| Task goal |
An exact reproduction of the records is required, with all images left out.

| Task input |
'''
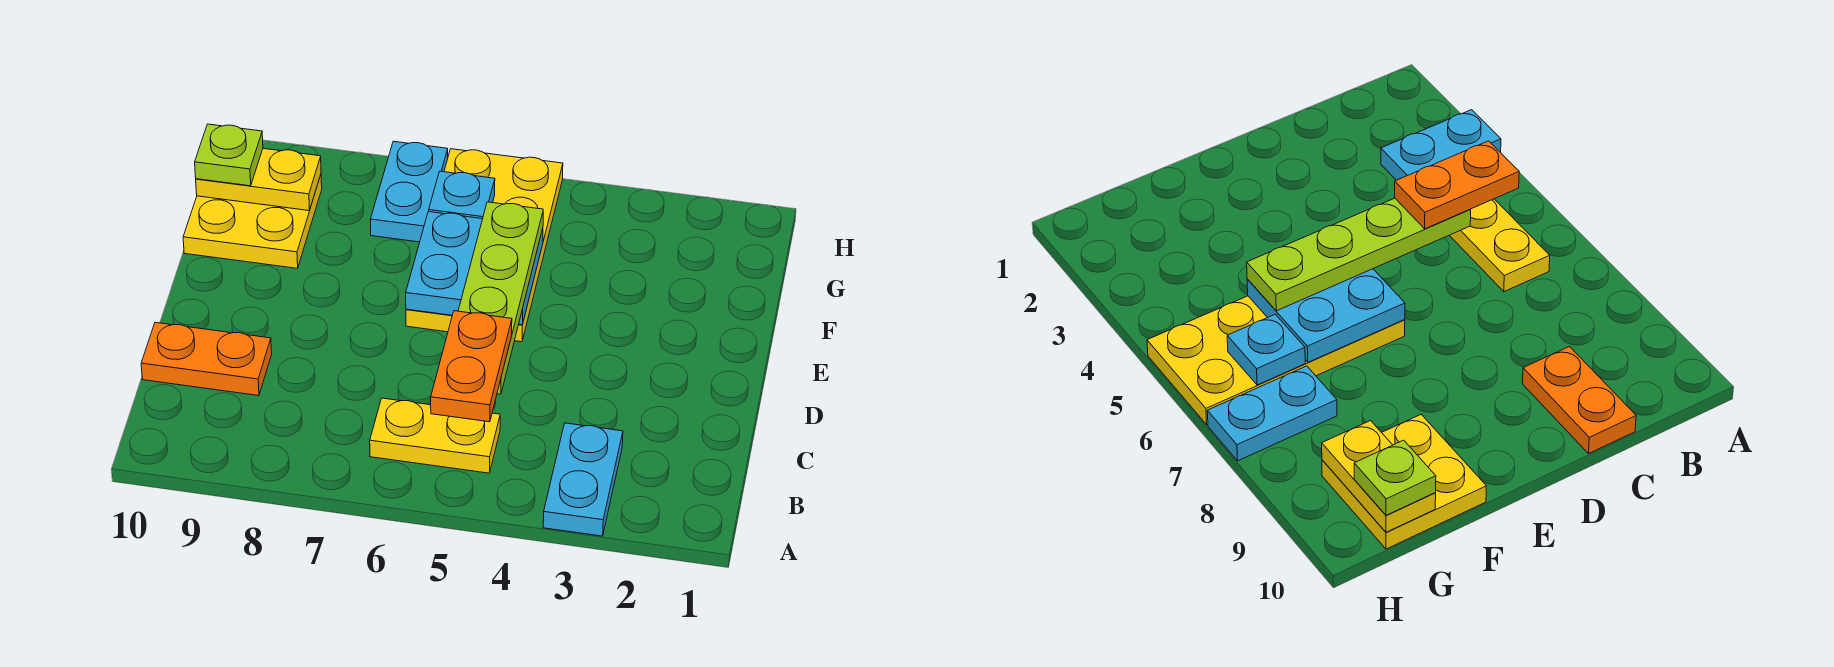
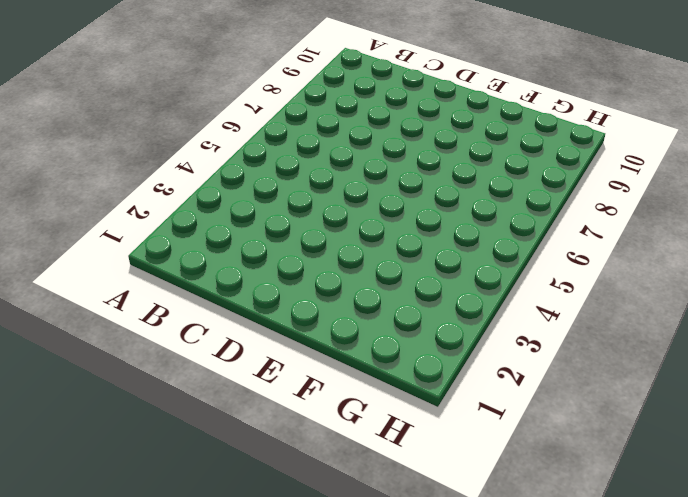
none -> cyan plate A3:B3 level 1
none -> yellow plate B5:B6 level 1
none -> orange plate C9:C10 level 1

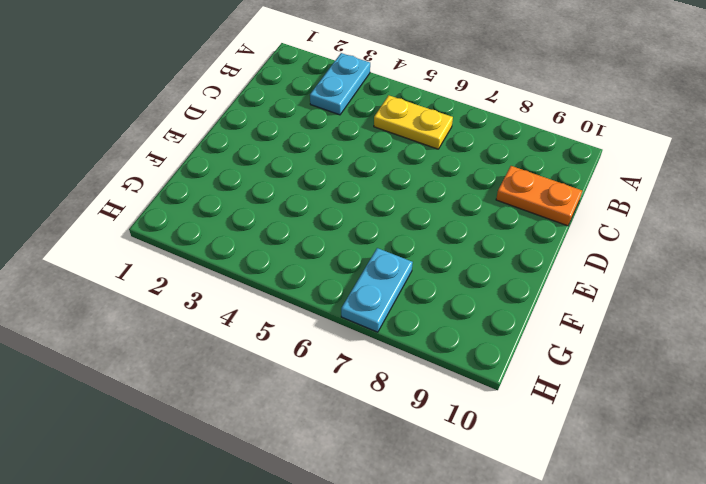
none -> yellow plate E5:H6 level 1
none -> yellow plate F9:G10 level 1
none -> cyan plate E5:F6 level 2

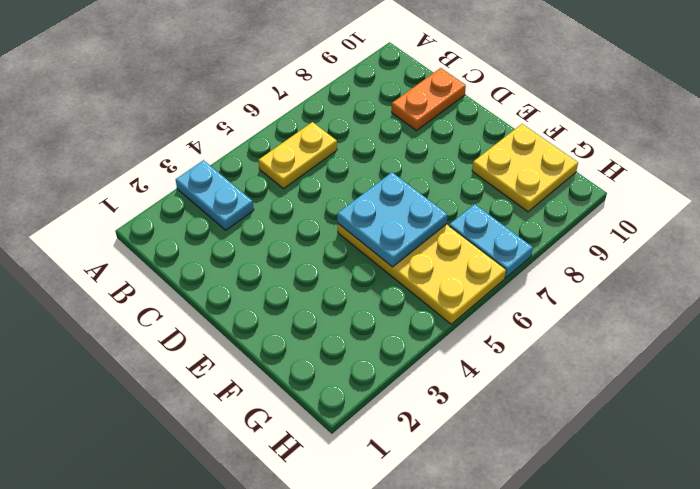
none -> cyan plate G6 level 2
none -> yellow plate G9:G10 level 2
none -> lime plate C5:F5 level 3

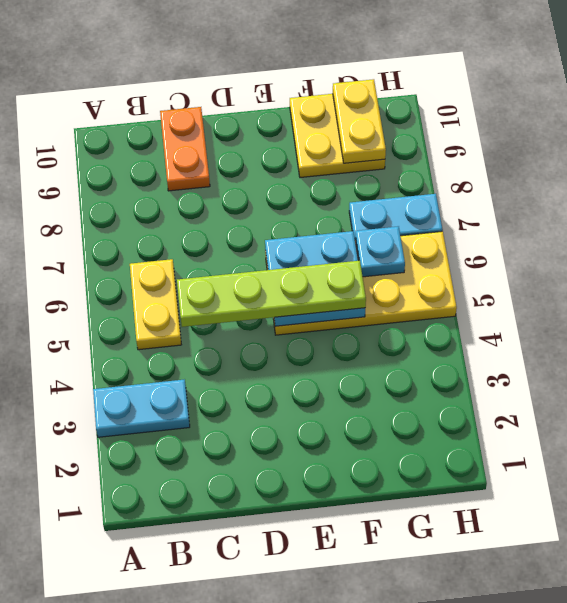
none -> lime plate G10 level 3
none -> orange plate B5:C5 level 4

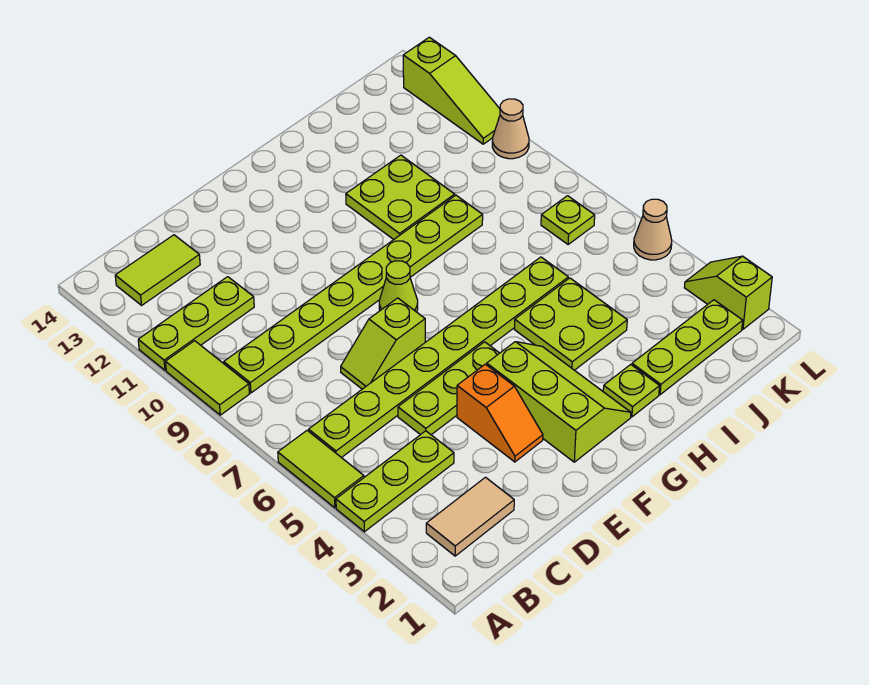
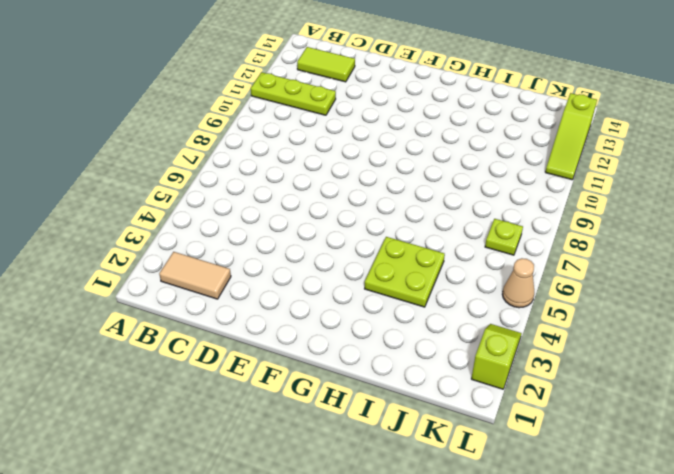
none -> lime plate A4:C4 level 1
none -> lime tile A5:A6 level 1
none -> lime tile A9:A10 level 1

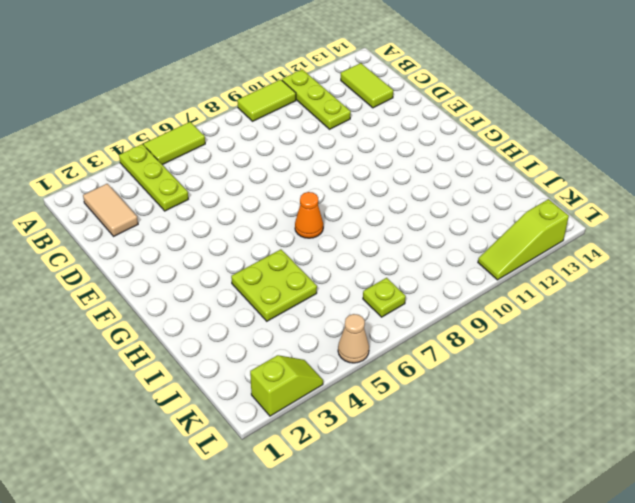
orange cone G7 level 1 -> none
none -> lime plate B6:I6 level 1
none -> lime plate B9:I9 level 1
none -> lime plate D5:F5 level 1

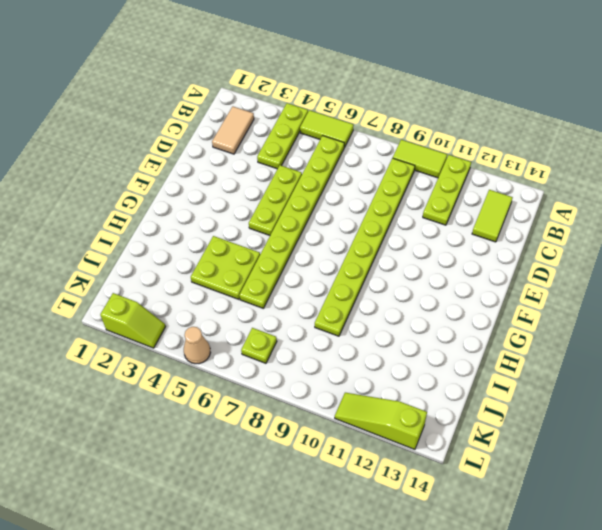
none -> lime slope D7:E7 level 1 top E
none -> orange slope E3:E4 level 1 top 4
none -> lime slope F2:G4 level 1 top F

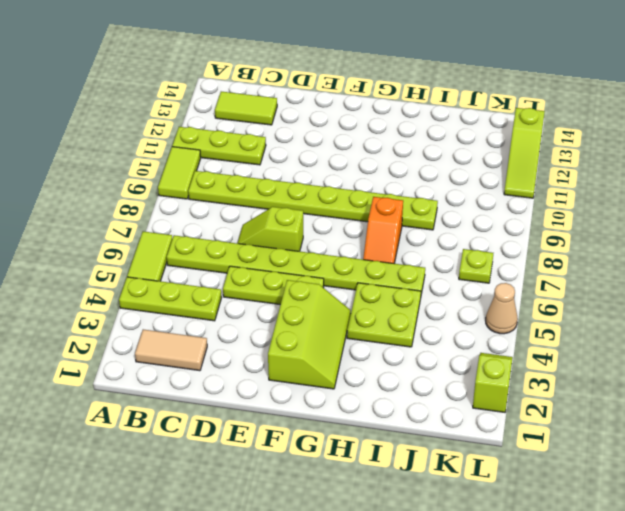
orange slope H7:H8 level 1 top 8 -> orange slope E3:E4 level 1 top 4
none -> lime cone F8 level 1
none -> lime plate H2 level 1
none -> lime plate H10:I11 level 1

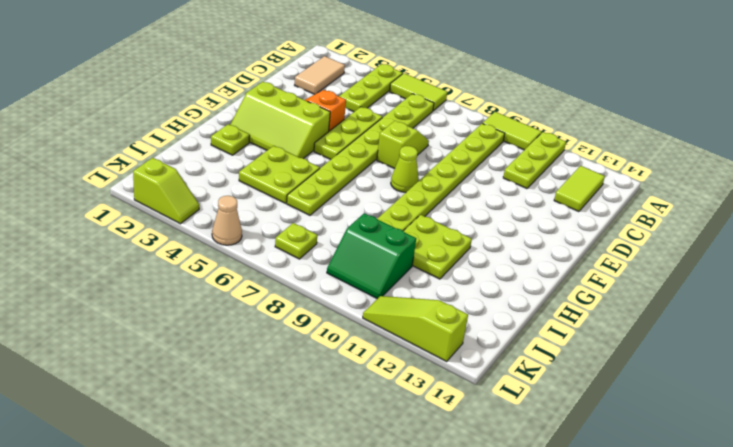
green slope J9:K10 level 1 top J -> none
none -> lime plate I2:K2 level 1
none -> tan cone L10 level 1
'''
| Answer to this exercise |
none -> cyan plate A3:B3 level 1
none -> yellow plate B5:B6 level 1
none -> orange plate C9:C10 level 1

none -> yellow plate E5:H6 level 1
none -> yellow plate F9:G10 level 1
none -> cyan plate E5:F6 level 2

none -> cyan plate G6 level 2
none -> yellow plate G9:G10 level 2
none -> lime plate C5:F5 level 3

none -> lime plate G10 level 3
none -> orange plate B5:C5 level 4

none -> lime plate A4:C4 level 1
none -> lime tile A5:A6 level 1
none -> lime tile A9:A10 level 1

orange cone G7 level 1 -> none
none -> lime plate B6:I6 level 1
none -> lime plate B9:I9 level 1
none -> lime plate D5:F5 level 1

none -> lime slope D7:E7 level 1 top E
none -> orange slope E3:E4 level 1 top 4
none -> lime slope F2:G4 level 1 top F

orange slope H7:H8 level 1 top 8 -> orange slope E3:E4 level 1 top 4
none -> lime cone F8 level 1
none -> lime plate H2 level 1
none -> lime plate H10:I11 level 1

green slope J9:K10 level 1 top J -> none
none -> lime plate I2:K2 level 1
none -> tan cone L10 level 1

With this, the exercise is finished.